• WHAT THE TASK ASKS:
Leave the pictures out and reproduce all the entries word for word.

[Edit difference data]
——————————

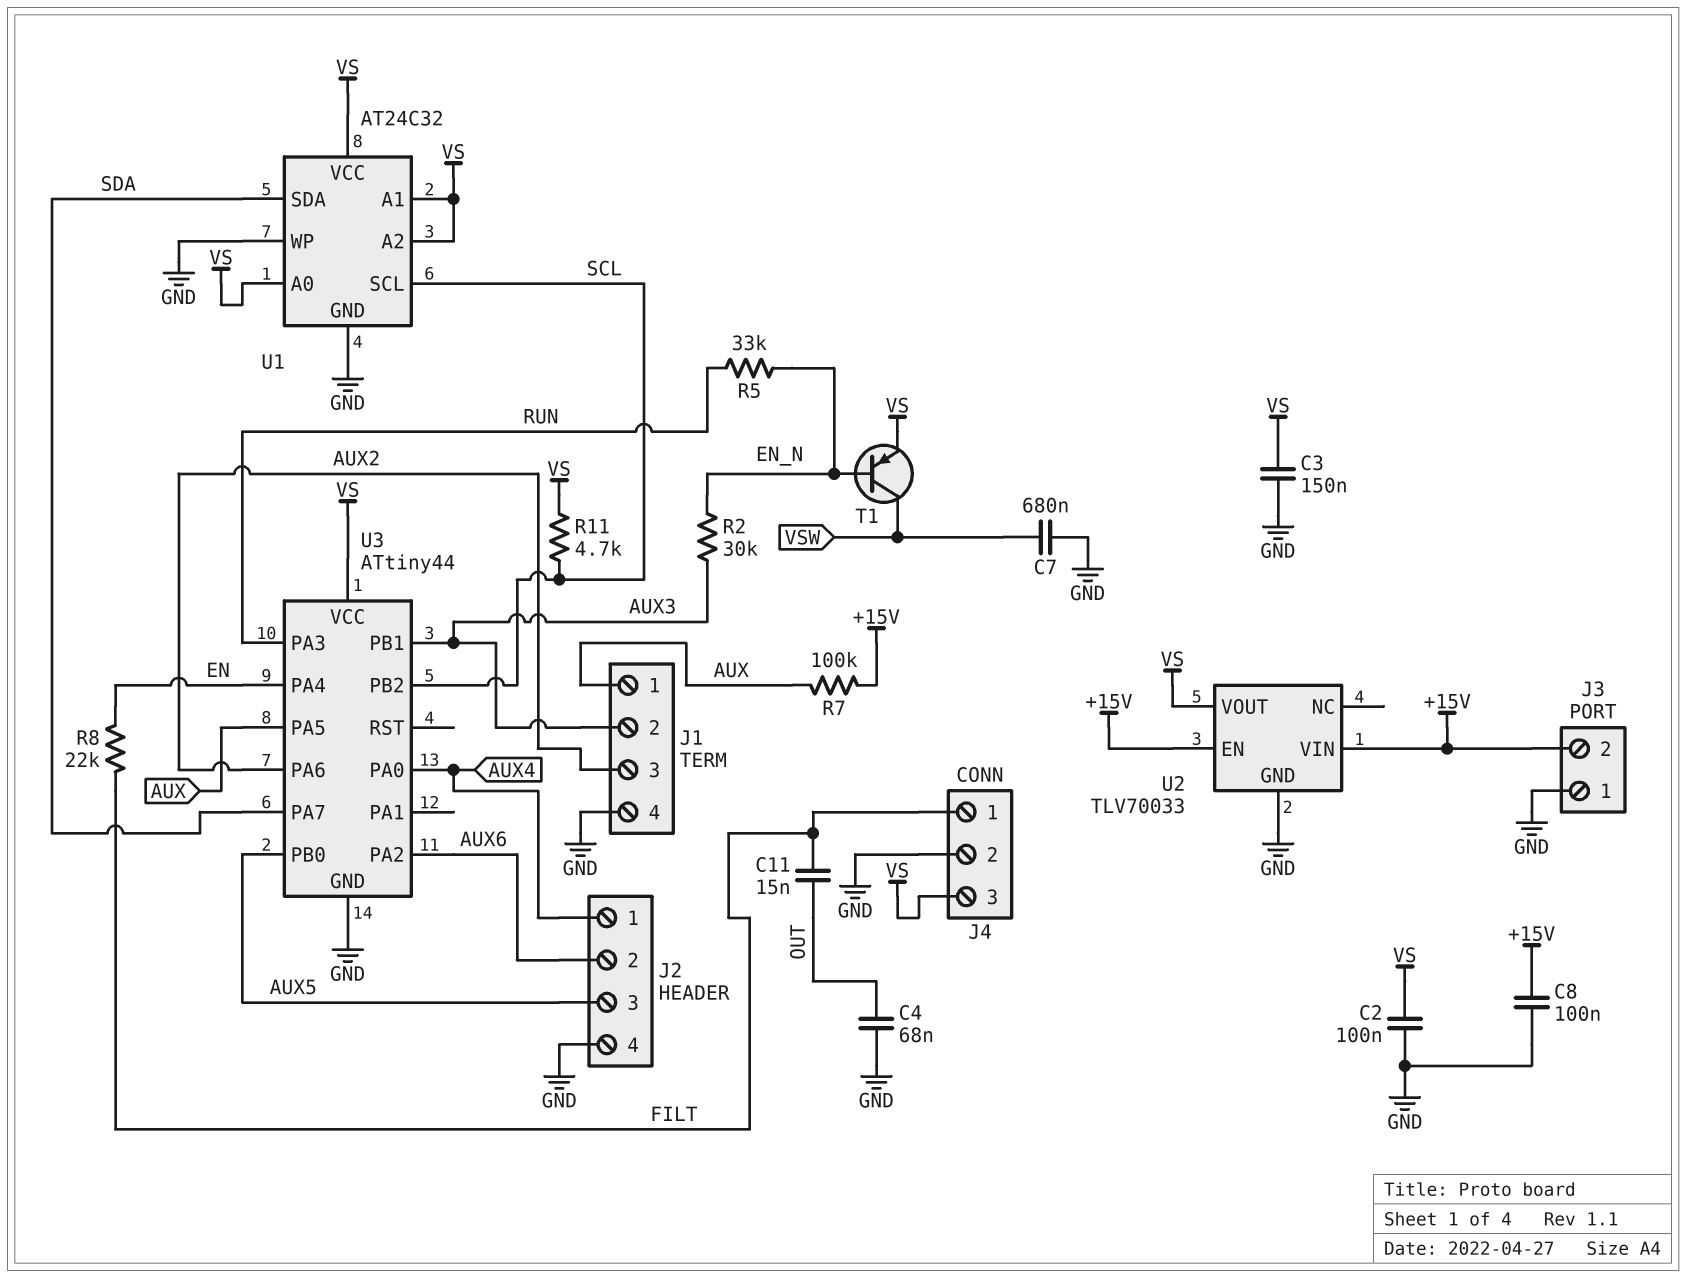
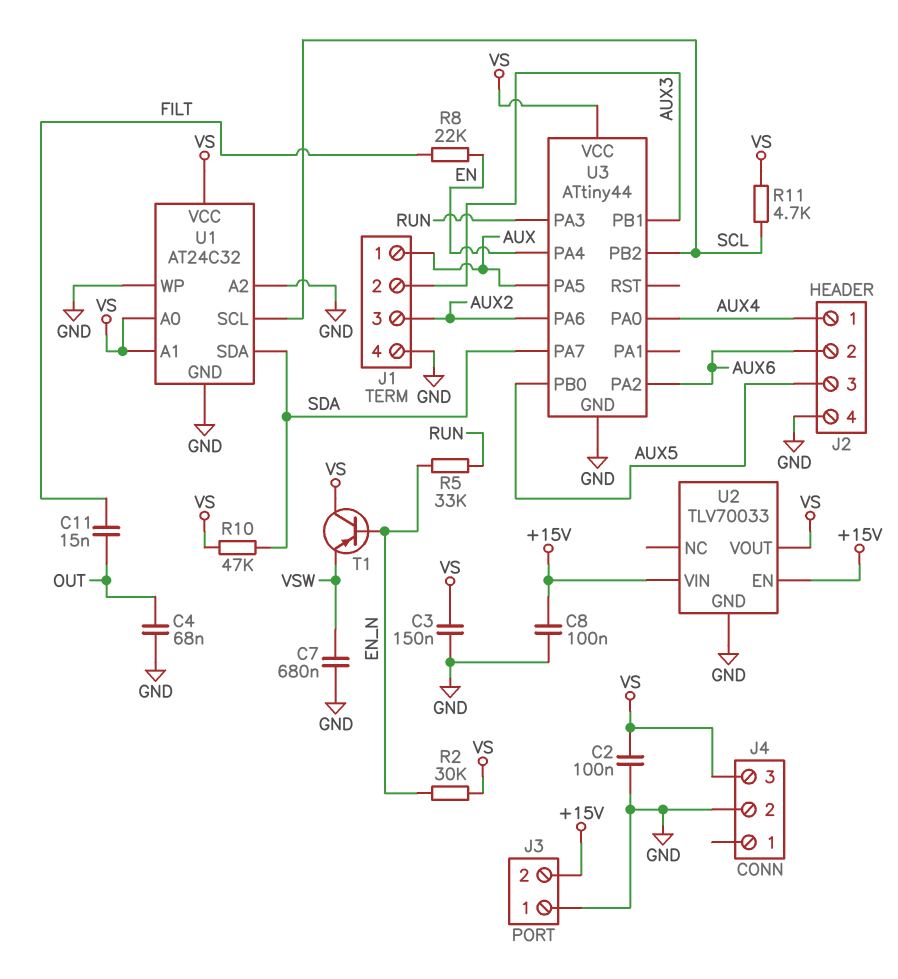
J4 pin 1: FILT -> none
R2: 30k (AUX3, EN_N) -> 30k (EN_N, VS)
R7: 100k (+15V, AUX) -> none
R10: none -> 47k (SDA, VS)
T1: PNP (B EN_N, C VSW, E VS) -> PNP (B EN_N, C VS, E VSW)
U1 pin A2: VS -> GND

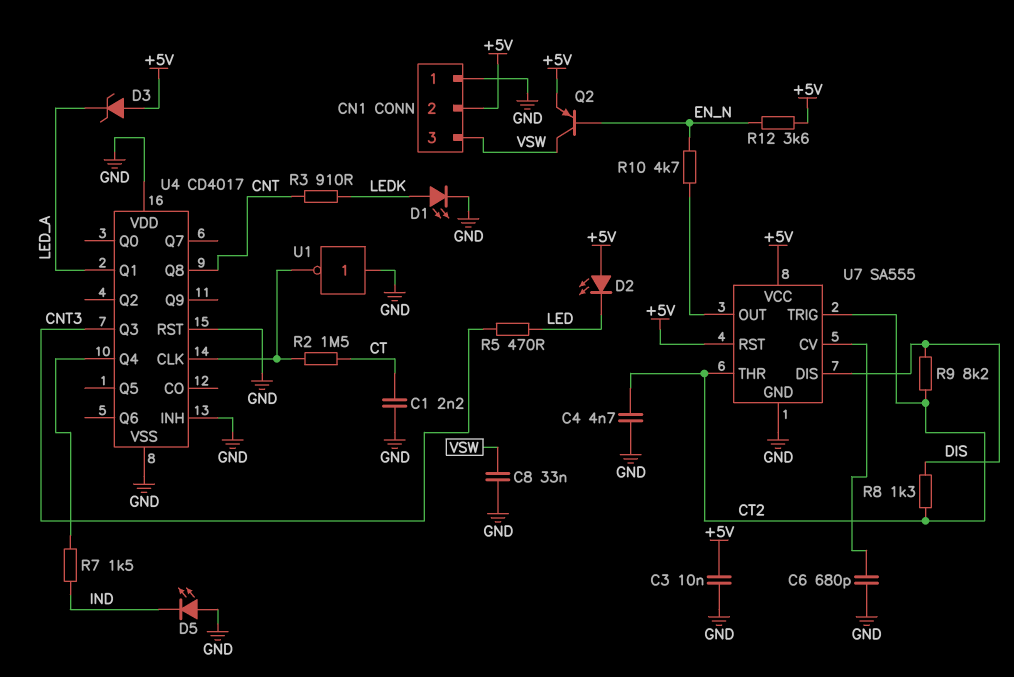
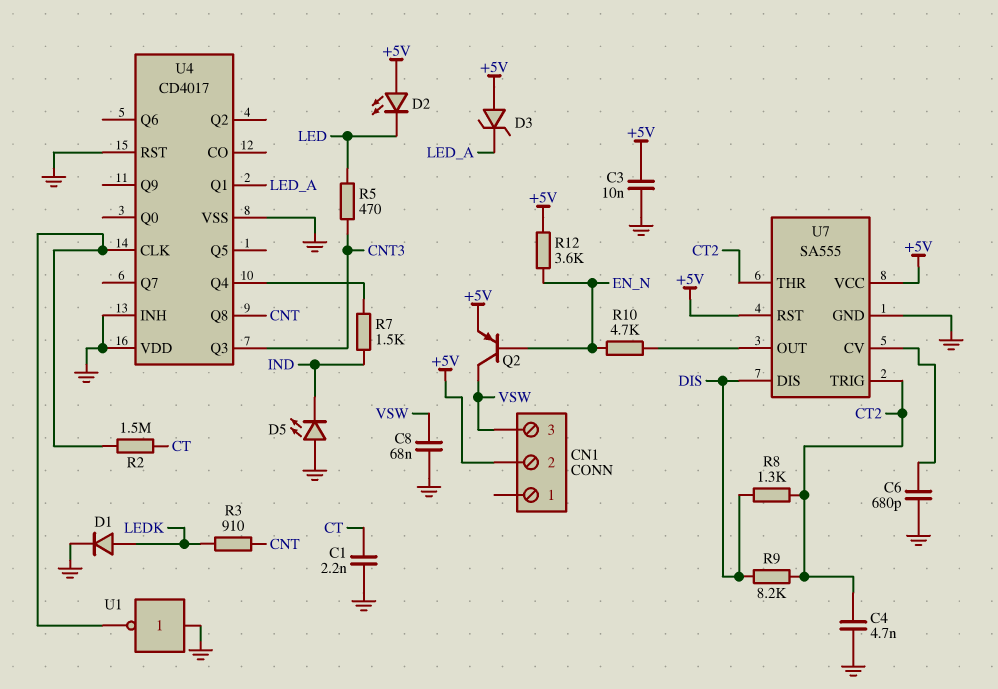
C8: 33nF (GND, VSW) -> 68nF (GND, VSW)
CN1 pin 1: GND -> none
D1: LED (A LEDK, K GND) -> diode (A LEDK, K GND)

——————————

• SOLUTION TO THIS EXERCISE:
J4 pin 1: FILT -> none
R2: 30k (AUX3, EN_N) -> 30k (EN_N, VS)
R7: 100k (+15V, AUX) -> none
R10: none -> 47k (SDA, VS)
T1: PNP (B EN_N, C VSW, E VS) -> PNP (B EN_N, C VS, E VSW)
U1 pin A2: VS -> GND

C8: 33nF (GND, VSW) -> 68nF (GND, VSW)
CN1 pin 1: GND -> none
D1: LED (A LEDK, K GND) -> diode (A LEDK, K GND)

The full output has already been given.